Work instruction
The lines you should transcribe are those from the one containing "grey pan: 5 -> 2" to the end of the listing below, exactly, with pictures left out.

Data supplied

===

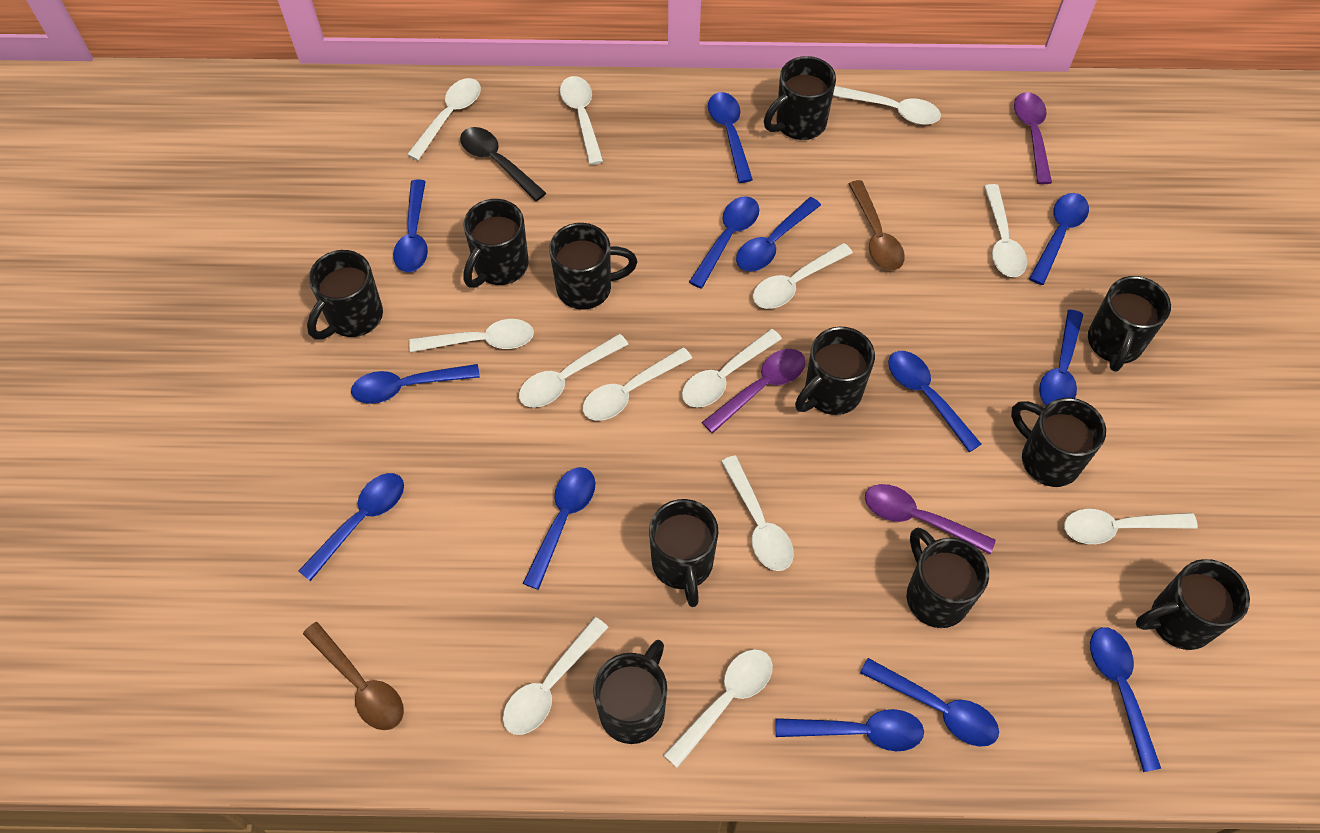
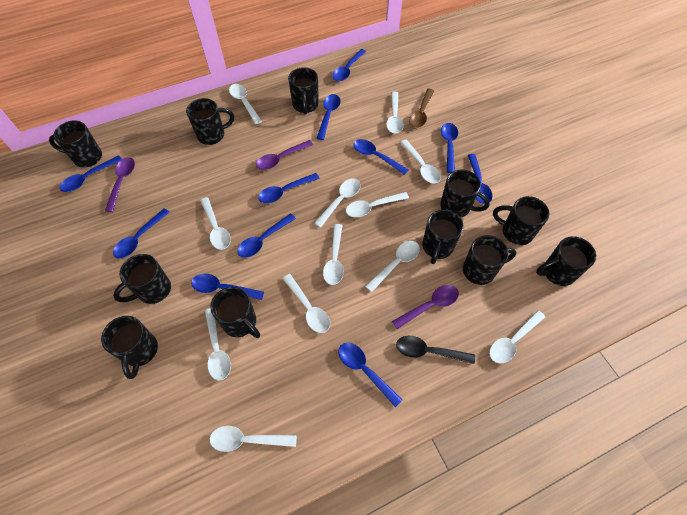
blue spoon: 13 -> 11
brown spoon: 2 -> 1
white spoon: 13 -> 12

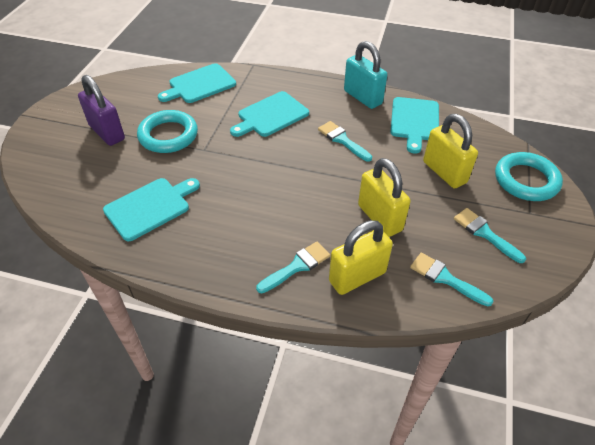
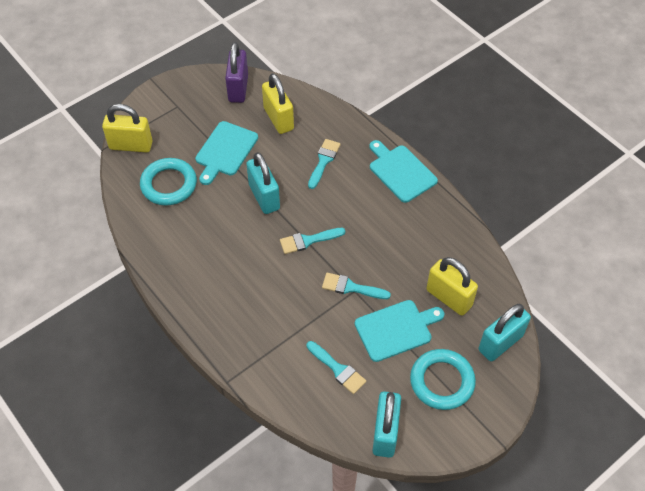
turquoise cutting board: 4 -> 3
turquoise padlock: 1 -> 3

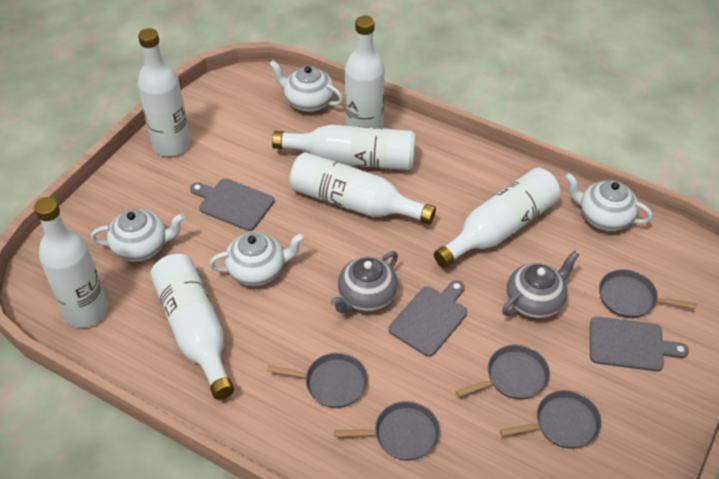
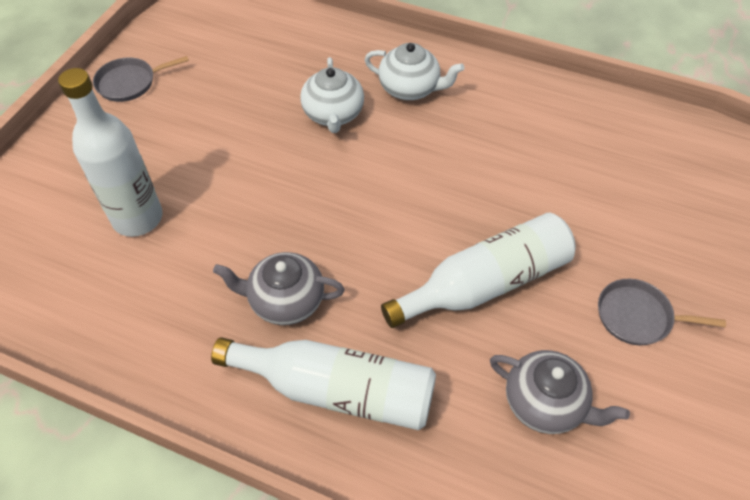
grey cutting board: 3 -> 0
grey pan: 5 -> 2
white bottle: 7 -> 3
white teapot: 4 -> 2

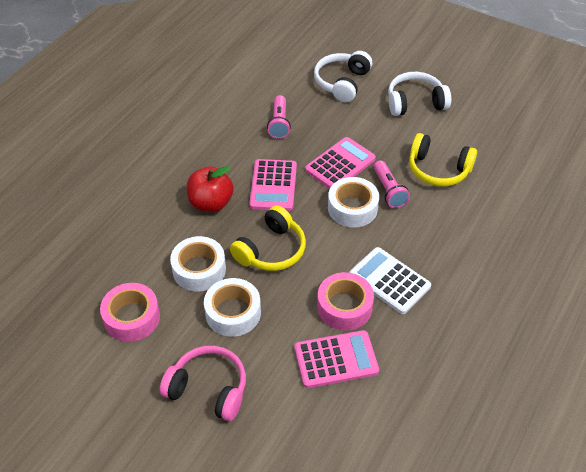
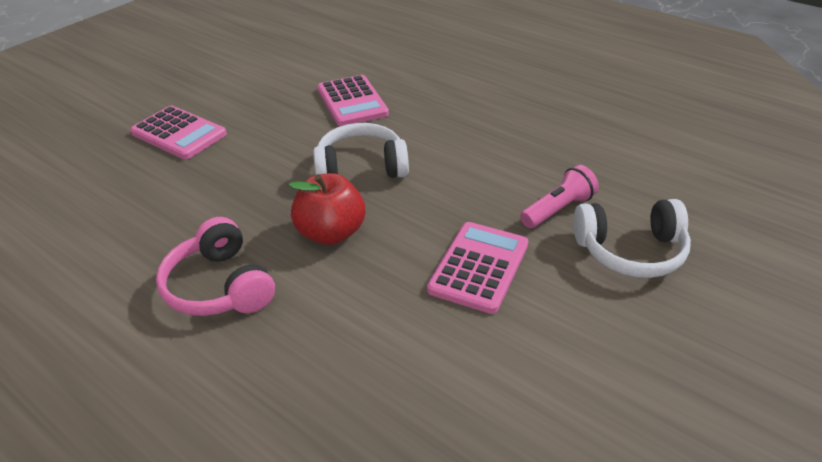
pink flashlight: 2 -> 1
pink tape: 2 -> 0
white calculator: 1 -> 0
white tape: 3 -> 0
yellow headphones: 2 -> 0

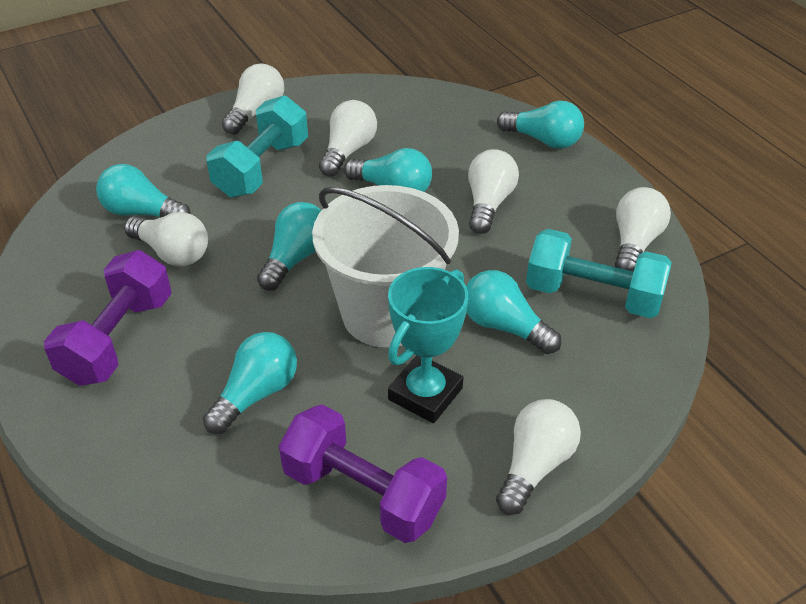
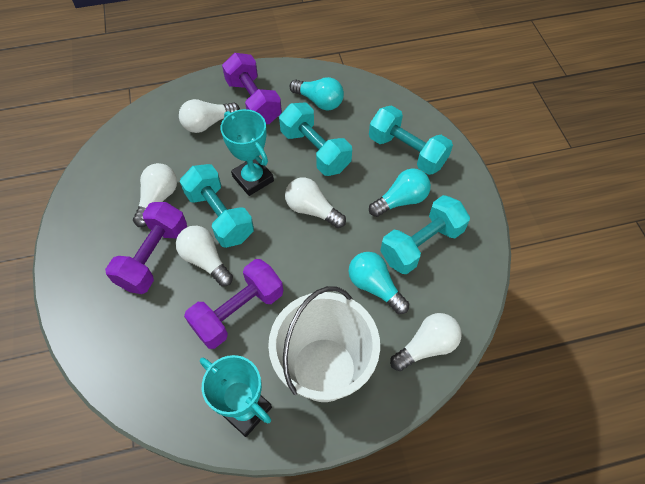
purple dumbbell: 2 -> 3
turquoise dumbbell: 2 -> 4
turquoise light bulb: 6 -> 3
turquoise trophy: 1 -> 2
white light bulb: 6 -> 5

===

Problem solution
grey pan: 5 -> 2
white bottle: 7 -> 3
white teapot: 4 -> 2

pink flashlight: 2 -> 1
pink tape: 2 -> 0
white calculator: 1 -> 0
white tape: 3 -> 0
yellow headphones: 2 -> 0

purple dumbbell: 2 -> 3
turquoise dumbbell: 2 -> 4
turquoise light bulb: 6 -> 3
turquoise trophy: 1 -> 2
white light bulb: 6 -> 5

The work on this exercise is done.